→ **Exercise**
When you reach the line in the listing below that contains "(213, 271) = (405, 412): black", begin returning lines exactly as written, and stop after the line that contains "(399, 398) = (679, 338): green". Return no other lines.

───── Information provided

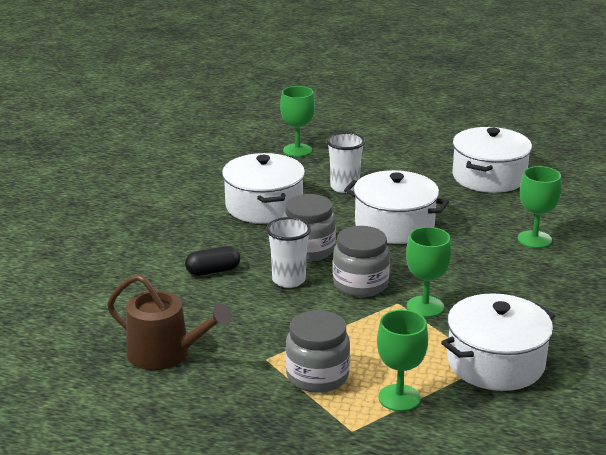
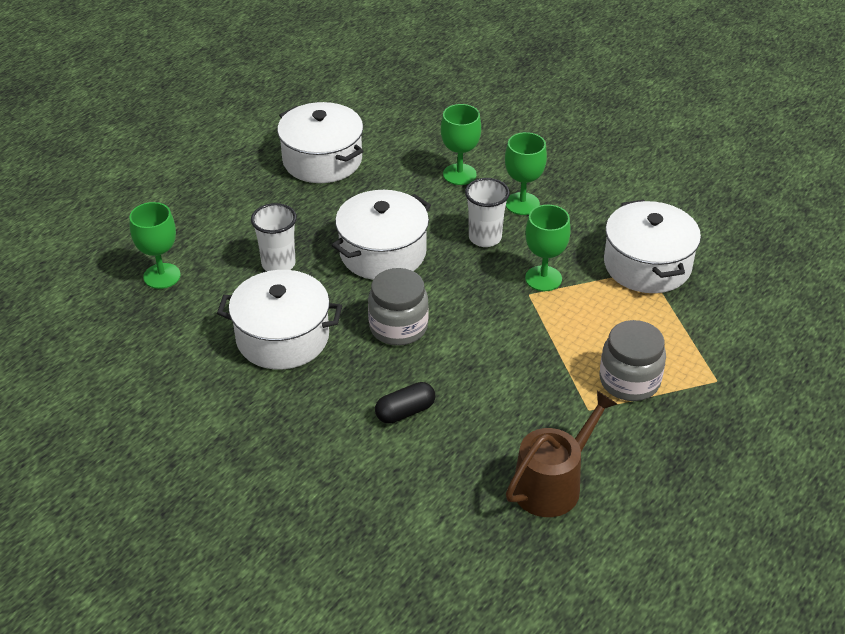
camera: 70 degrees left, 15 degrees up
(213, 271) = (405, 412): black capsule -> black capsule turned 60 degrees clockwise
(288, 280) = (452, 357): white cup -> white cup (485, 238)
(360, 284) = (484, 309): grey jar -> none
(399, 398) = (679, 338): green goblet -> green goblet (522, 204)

──────────
───── Information provided

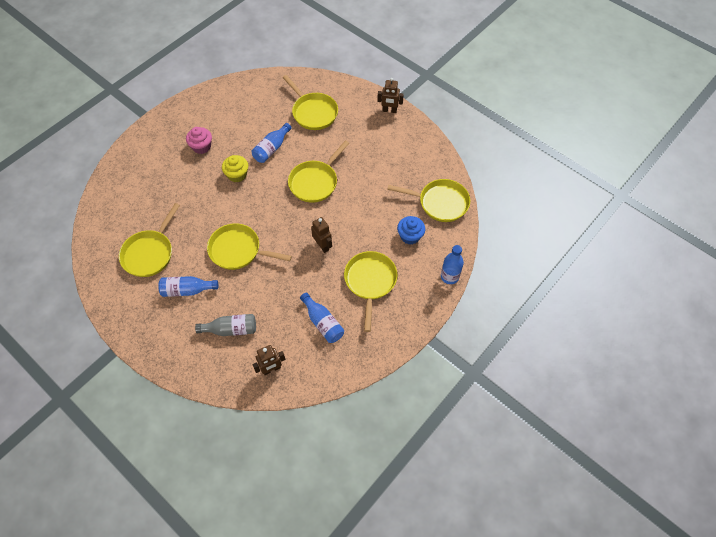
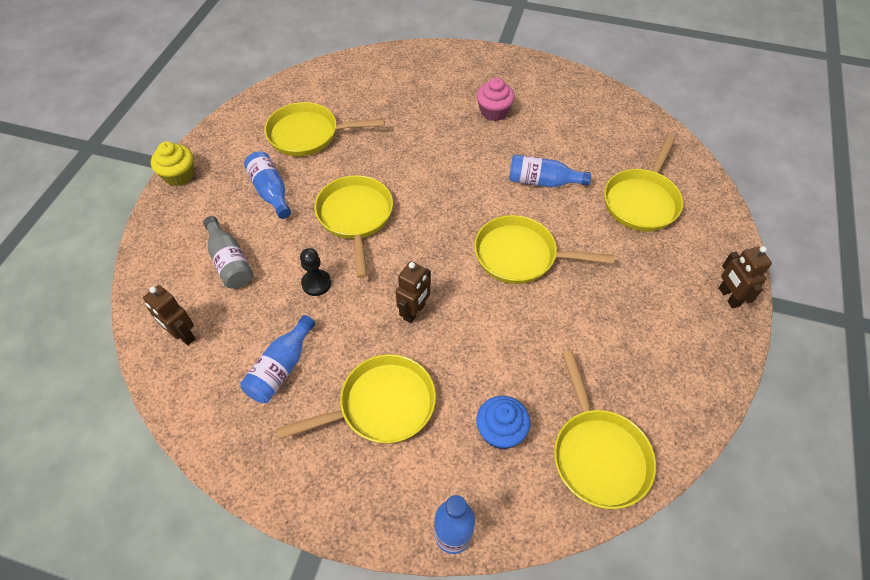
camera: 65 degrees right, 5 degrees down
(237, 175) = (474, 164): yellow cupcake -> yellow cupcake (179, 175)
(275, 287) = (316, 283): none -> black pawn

──────────
───── Information provided

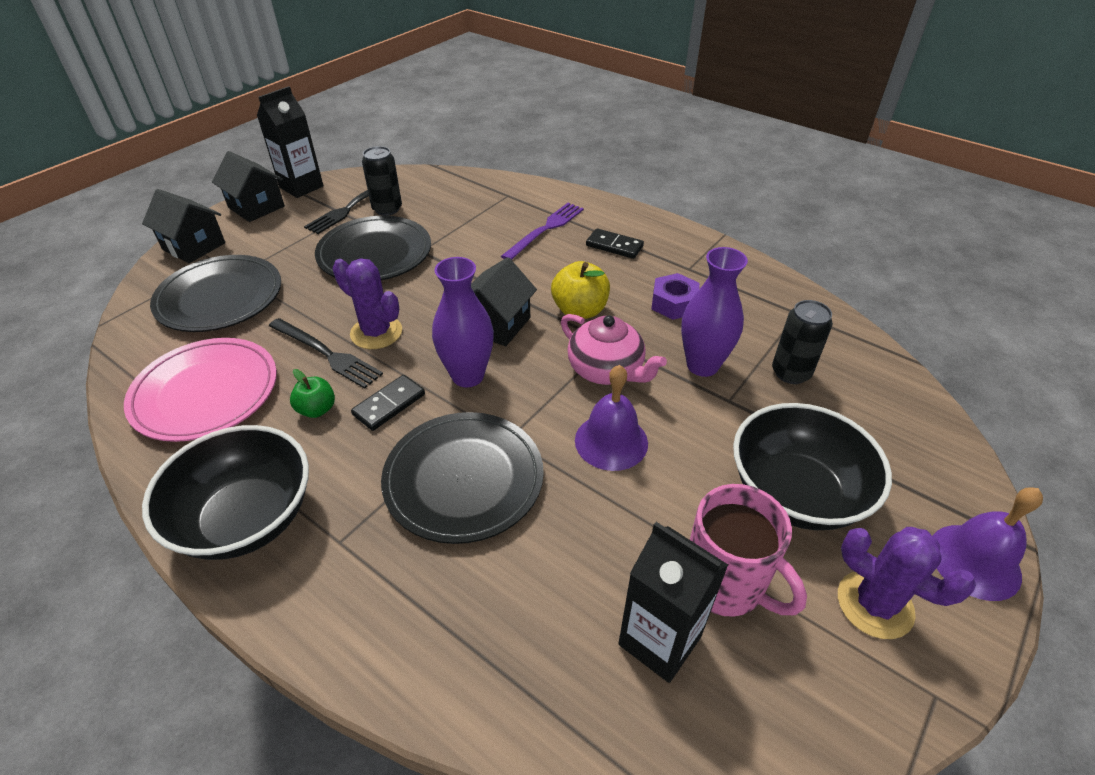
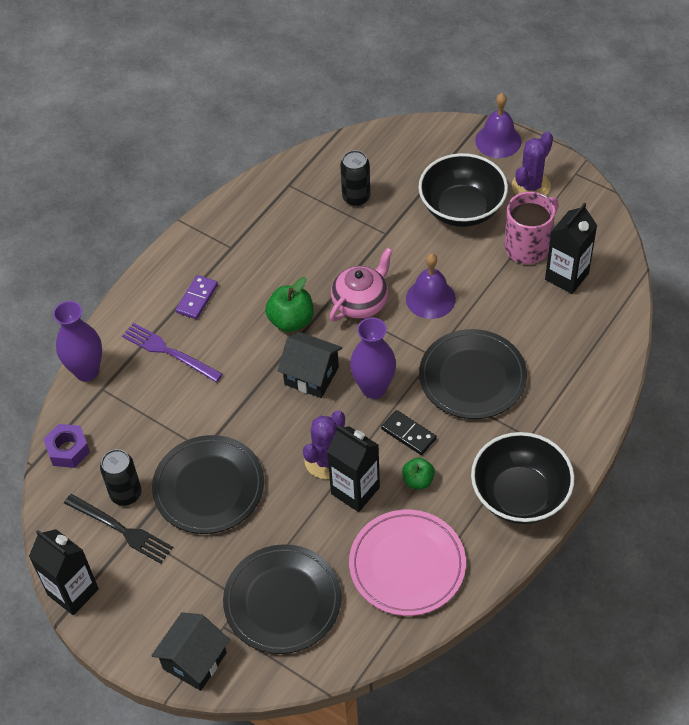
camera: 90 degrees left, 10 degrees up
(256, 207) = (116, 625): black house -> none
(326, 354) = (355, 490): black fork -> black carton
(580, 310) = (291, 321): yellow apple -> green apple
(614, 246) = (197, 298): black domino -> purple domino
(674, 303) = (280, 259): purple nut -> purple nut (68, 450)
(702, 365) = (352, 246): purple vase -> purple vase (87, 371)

──────────

→ **Response for this exercise**
(213, 271) = (405, 412): black capsule -> black capsule turned 60 degrees clockwise
(288, 280) = (452, 357): white cup -> white cup (485, 238)
(360, 284) = (484, 309): grey jar -> none
(399, 398) = (679, 338): green goblet -> green goblet (522, 204)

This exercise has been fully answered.